## PROBLEM DETAILS
Taking the line with "C3: 680nF (GND, N20) -> none" as the first and the line with "R9: 2.2k (5V, U3/PB1) -> 6.8k (5V, U3/PB1)" as the last, set down exactly every line in that range from the entries below, and no more.

## SOURCE INFORMATION

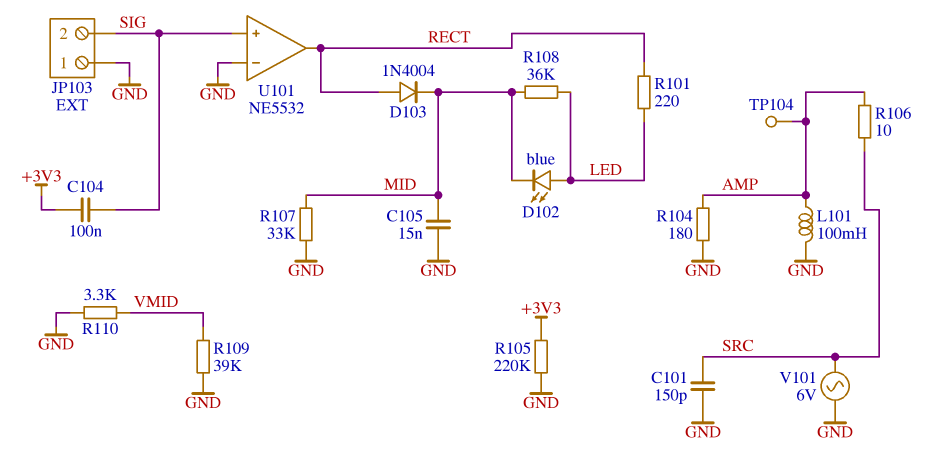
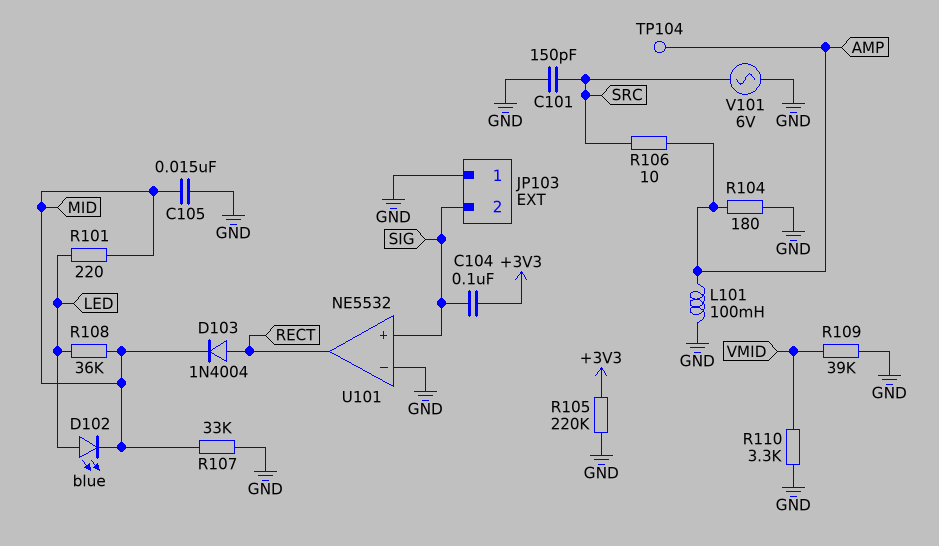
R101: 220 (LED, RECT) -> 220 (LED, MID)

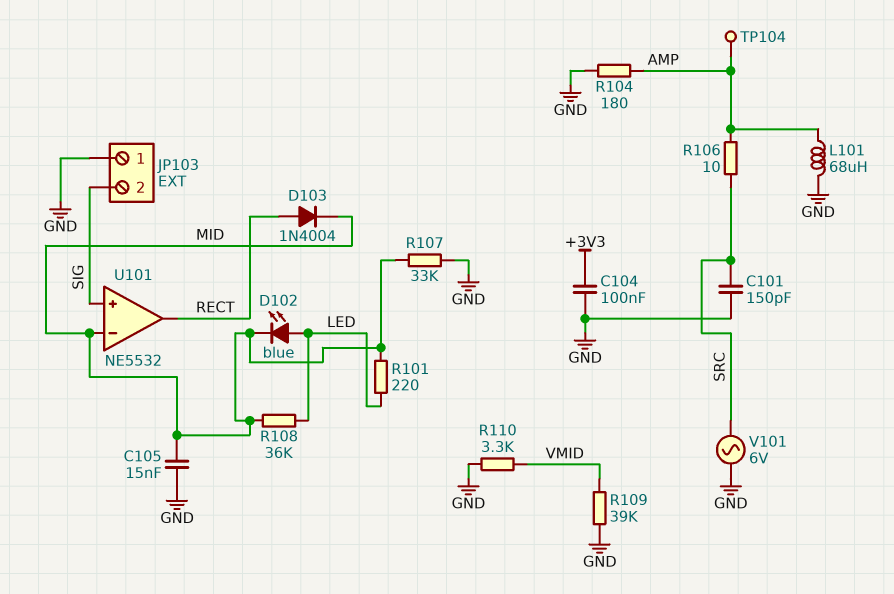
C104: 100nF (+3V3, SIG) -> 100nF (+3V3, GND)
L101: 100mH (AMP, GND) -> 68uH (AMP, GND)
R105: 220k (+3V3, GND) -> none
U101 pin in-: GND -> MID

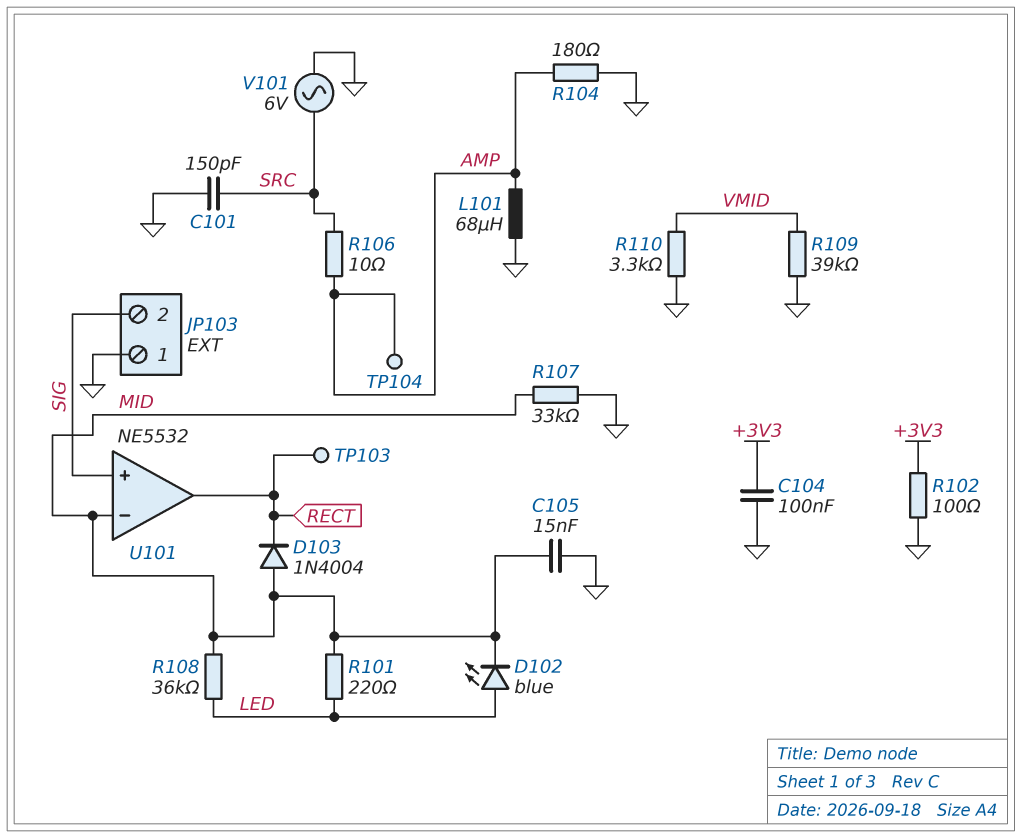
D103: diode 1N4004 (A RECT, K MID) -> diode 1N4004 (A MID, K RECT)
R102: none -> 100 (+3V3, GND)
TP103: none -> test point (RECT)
---
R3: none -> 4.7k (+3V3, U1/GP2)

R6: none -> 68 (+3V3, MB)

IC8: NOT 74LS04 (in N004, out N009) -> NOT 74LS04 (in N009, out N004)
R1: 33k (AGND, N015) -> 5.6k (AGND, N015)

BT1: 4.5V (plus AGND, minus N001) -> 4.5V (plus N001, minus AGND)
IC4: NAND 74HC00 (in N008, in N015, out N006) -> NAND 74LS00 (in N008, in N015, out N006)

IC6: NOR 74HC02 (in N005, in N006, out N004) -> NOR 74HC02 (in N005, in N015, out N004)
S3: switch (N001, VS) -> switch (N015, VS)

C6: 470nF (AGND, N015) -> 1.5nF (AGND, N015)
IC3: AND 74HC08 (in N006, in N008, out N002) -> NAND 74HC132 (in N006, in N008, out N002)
...
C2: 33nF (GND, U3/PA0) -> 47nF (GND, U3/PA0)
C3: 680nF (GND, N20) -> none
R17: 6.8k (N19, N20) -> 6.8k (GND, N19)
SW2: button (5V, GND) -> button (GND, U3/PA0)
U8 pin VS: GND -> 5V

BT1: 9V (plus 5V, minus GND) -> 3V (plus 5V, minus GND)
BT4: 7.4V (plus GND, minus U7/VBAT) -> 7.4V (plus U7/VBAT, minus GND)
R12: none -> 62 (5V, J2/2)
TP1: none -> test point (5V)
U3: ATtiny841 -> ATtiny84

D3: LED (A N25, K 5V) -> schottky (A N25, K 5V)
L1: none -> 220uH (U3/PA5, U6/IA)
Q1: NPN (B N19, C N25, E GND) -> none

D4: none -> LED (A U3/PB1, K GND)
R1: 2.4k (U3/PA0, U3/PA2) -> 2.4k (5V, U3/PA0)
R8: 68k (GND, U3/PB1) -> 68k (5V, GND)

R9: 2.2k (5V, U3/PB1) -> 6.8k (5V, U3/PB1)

## OUTPUT BELOW
C3: 680nF (GND, N20) -> none
R17: 6.8k (N19, N20) -> 6.8k (GND, N19)
SW2: button (5V, GND) -> button (GND, U3/PA0)
U8 pin VS: GND -> 5V

BT1: 9V (plus 5V, minus GND) -> 3V (plus 5V, minus GND)
BT4: 7.4V (plus GND, minus U7/VBAT) -> 7.4V (plus U7/VBAT, minus GND)
R12: none -> 62 (5V, J2/2)
TP1: none -> test point (5V)
U3: ATtiny841 -> ATtiny84

D3: LED (A N25, K 5V) -> schottky (A N25, K 5V)
L1: none -> 220uH (U3/PA5, U6/IA)
Q1: NPN (B N19, C N25, E GND) -> none

D4: none -> LED (A U3/PB1, K GND)
R1: 2.4k (U3/PA0, U3/PA2) -> 2.4k (5V, U3/PA0)
R8: 68k (GND, U3/PB1) -> 68k (5V, GND)

R9: 2.2k (5V, U3/PB1) -> 6.8k (5V, U3/PB1)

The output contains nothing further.